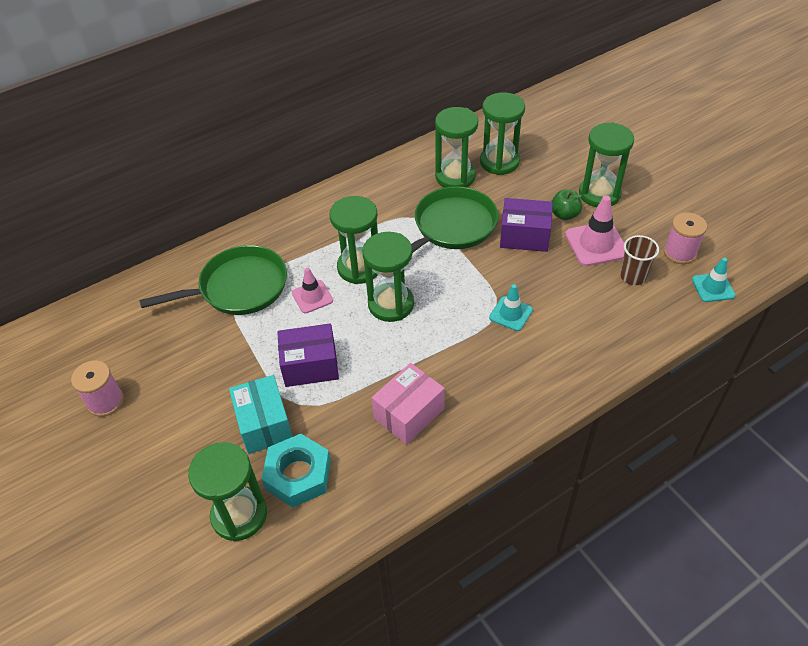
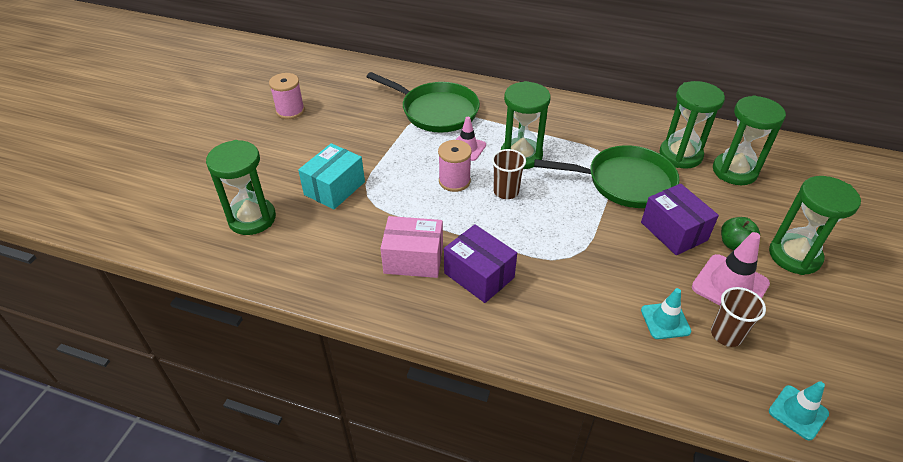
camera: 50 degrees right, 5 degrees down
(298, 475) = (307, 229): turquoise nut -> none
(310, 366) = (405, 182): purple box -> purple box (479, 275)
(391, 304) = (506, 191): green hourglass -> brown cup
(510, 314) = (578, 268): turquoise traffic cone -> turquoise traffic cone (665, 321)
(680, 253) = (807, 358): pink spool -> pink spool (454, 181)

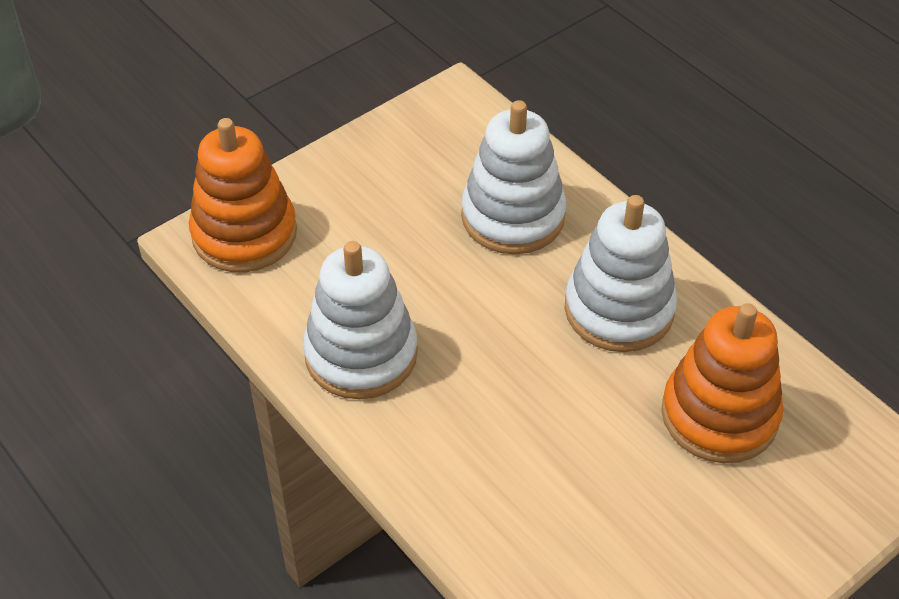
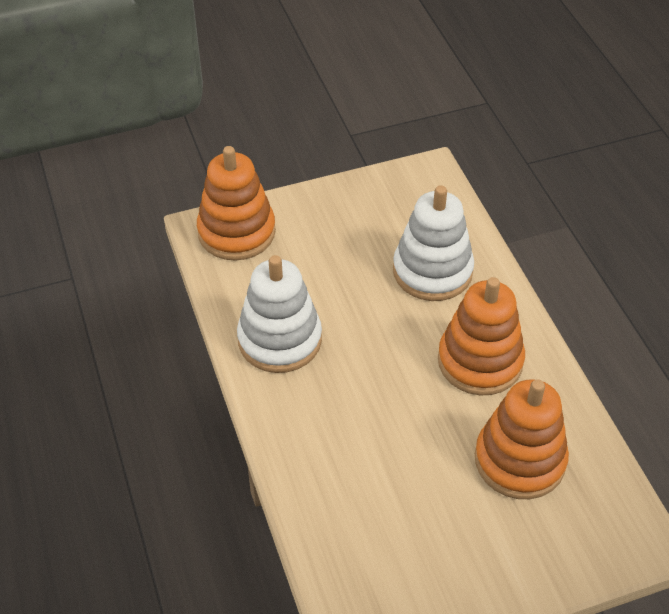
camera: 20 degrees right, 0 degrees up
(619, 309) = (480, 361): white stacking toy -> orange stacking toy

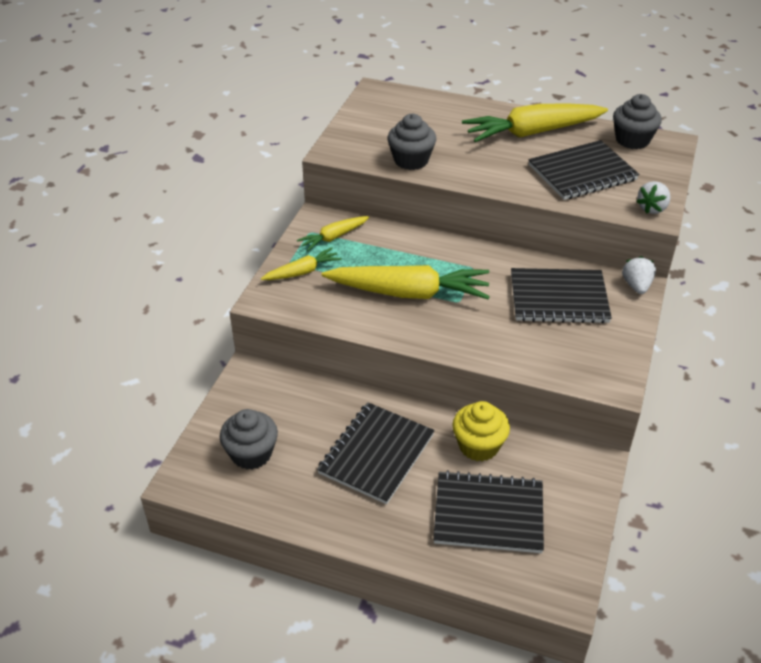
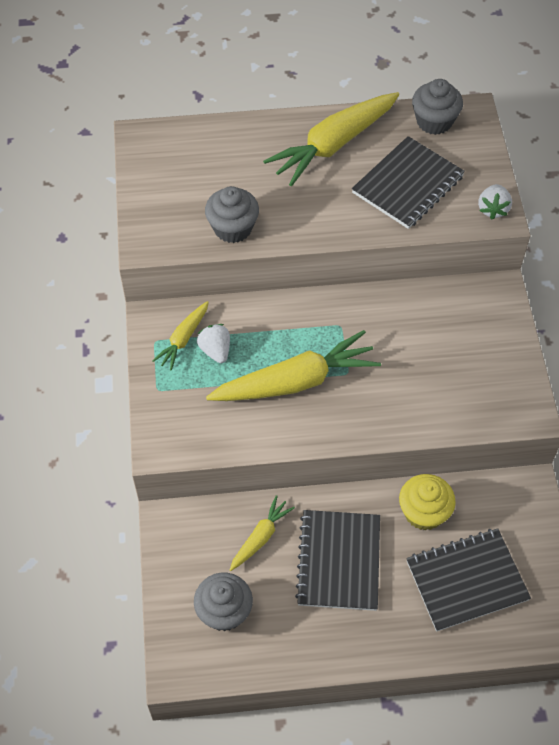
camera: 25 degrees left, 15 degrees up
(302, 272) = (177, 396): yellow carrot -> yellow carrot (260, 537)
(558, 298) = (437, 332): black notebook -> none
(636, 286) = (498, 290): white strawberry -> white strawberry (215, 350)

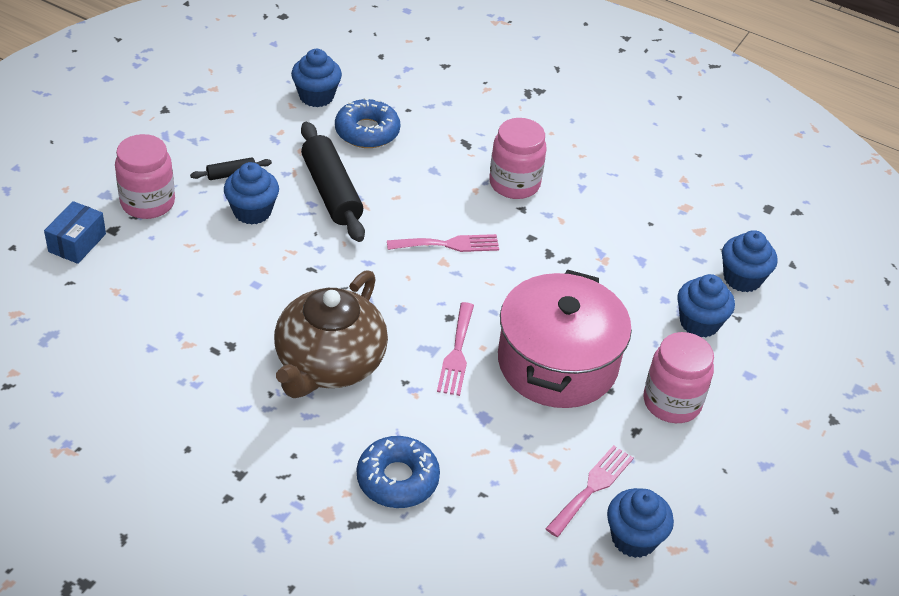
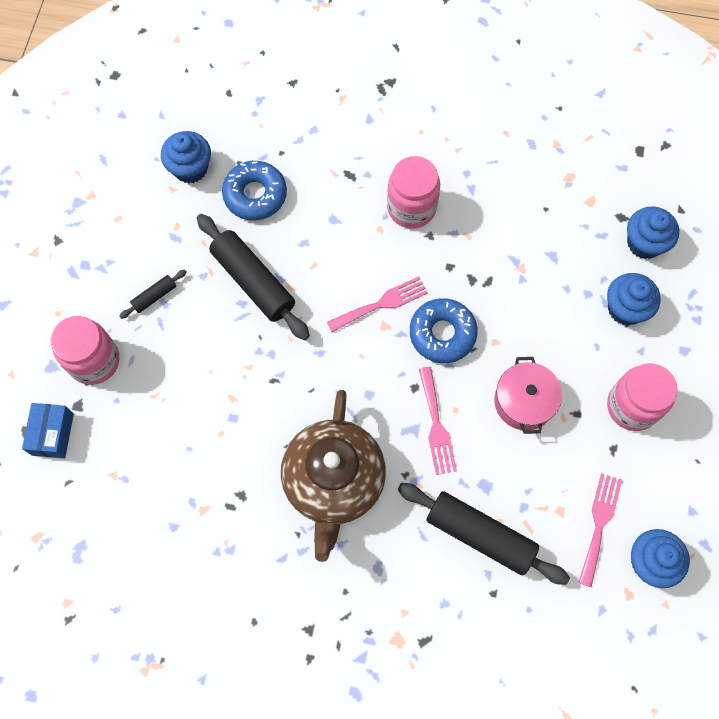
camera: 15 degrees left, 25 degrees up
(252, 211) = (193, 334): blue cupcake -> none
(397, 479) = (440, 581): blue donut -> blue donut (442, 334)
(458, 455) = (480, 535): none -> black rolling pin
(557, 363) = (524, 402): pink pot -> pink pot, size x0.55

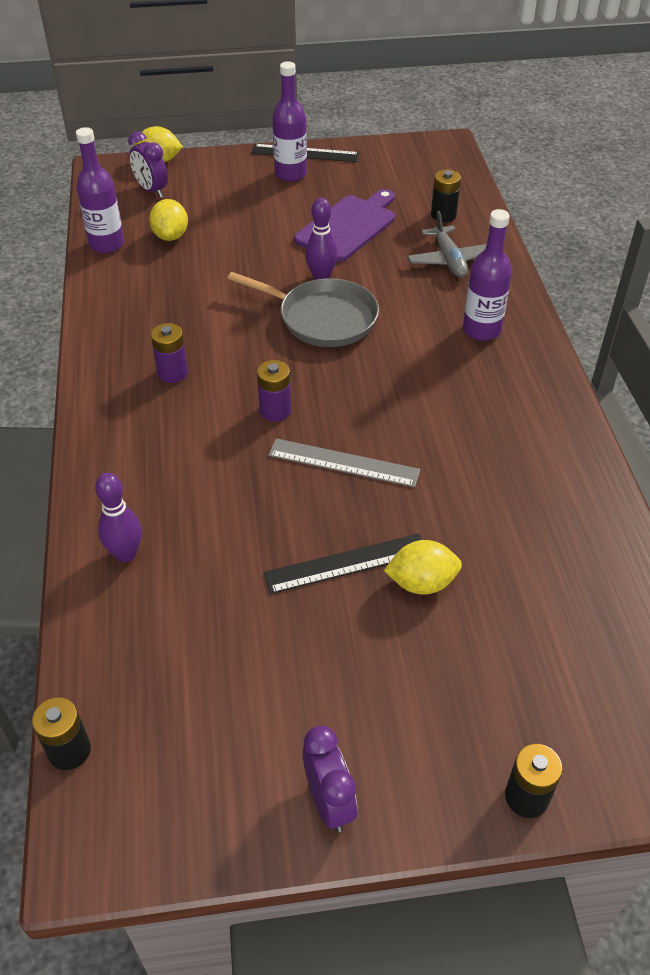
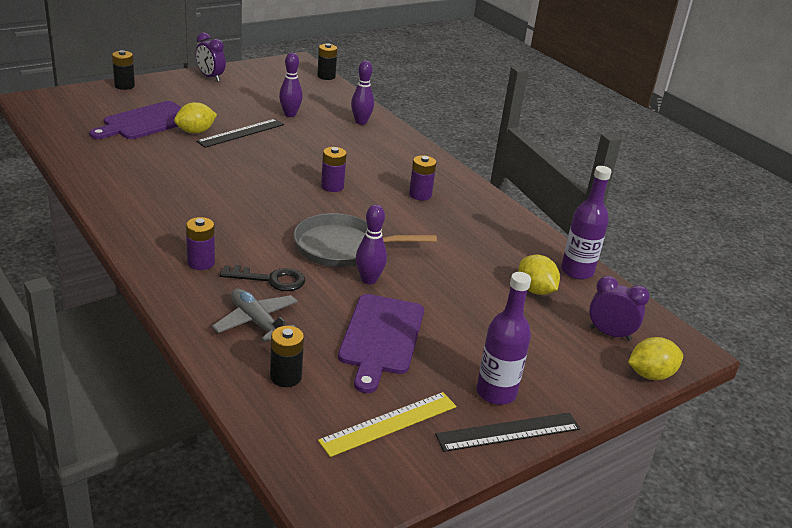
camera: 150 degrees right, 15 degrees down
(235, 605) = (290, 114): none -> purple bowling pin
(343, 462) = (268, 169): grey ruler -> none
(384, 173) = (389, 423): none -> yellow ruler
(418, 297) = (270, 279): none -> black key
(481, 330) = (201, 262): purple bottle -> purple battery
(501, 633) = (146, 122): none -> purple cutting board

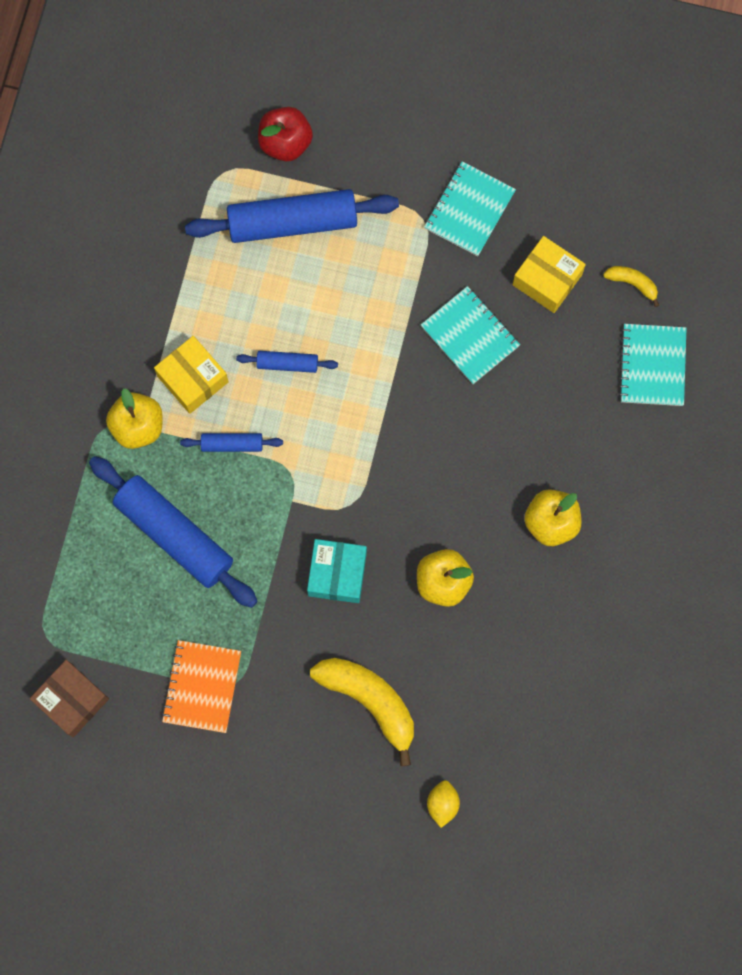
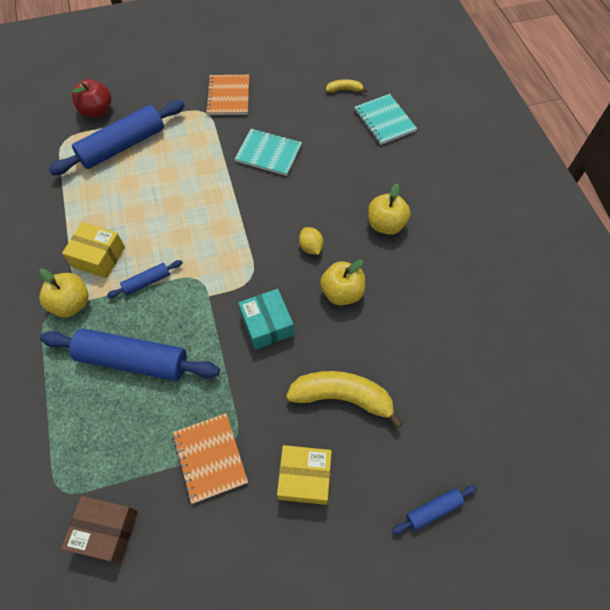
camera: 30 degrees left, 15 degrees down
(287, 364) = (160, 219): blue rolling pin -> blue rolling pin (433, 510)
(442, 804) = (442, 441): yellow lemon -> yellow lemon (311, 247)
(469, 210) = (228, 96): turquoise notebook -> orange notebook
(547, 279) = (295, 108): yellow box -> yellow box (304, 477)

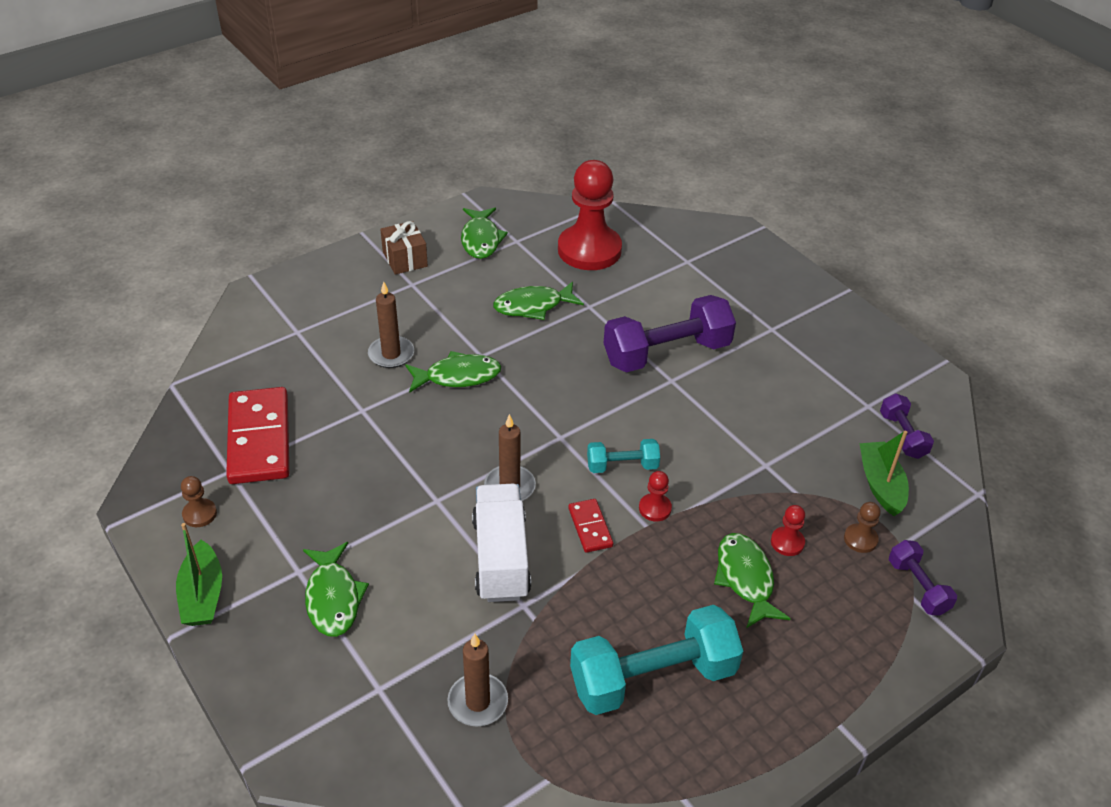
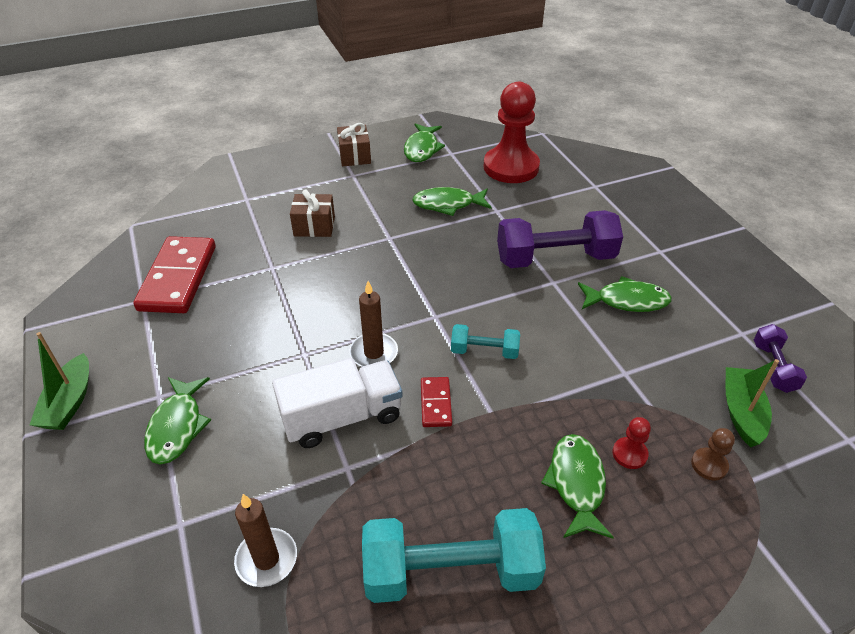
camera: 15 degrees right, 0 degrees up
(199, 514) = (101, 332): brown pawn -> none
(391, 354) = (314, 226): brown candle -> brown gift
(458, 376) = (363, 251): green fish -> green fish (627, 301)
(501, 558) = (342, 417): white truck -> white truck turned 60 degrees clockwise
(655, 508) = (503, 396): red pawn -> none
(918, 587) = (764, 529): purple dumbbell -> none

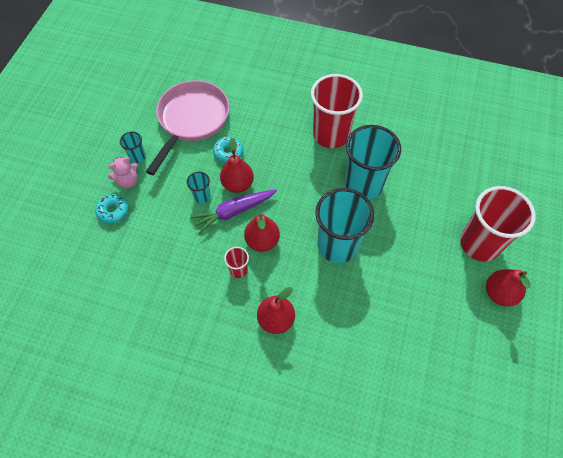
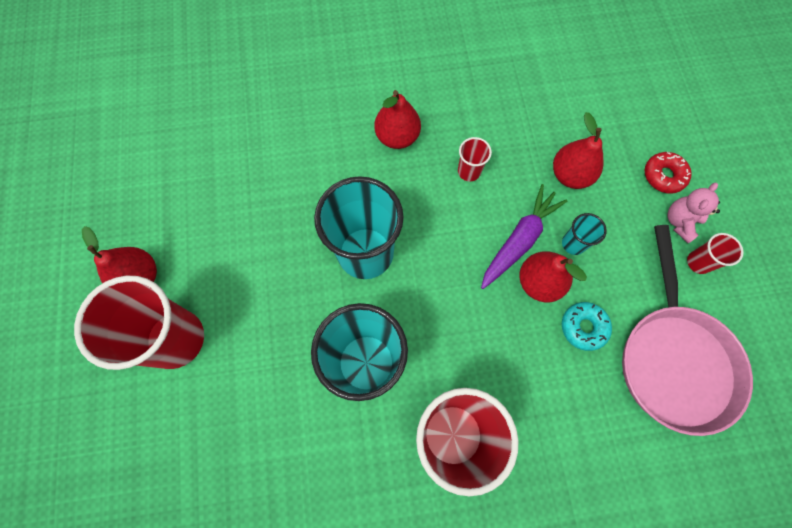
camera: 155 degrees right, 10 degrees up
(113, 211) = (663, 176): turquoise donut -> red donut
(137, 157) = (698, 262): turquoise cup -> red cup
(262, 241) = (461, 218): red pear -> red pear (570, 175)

_Exercise brief_.
What should come back is an exact copy of the lines above from the line with "(442, 804) = (442, 441): yellow" to the line with "(458, 376) = (363, 251): green", both included, minus the pictures.

_Result below_.
(442, 804) = (442, 441): yellow lemon -> yellow lemon (311, 247)
(469, 210) = (228, 96): turquoise notebook -> orange notebook
(547, 279) = (295, 108): yellow box -> yellow box (304, 477)

camera: 15 degrees right, 0 degrees up
(199, 514) = (101, 332): brown pawn -> none
(391, 354) = (314, 226): brown candle -> brown gift
(458, 376) = (363, 251): green fish -> green fish (627, 301)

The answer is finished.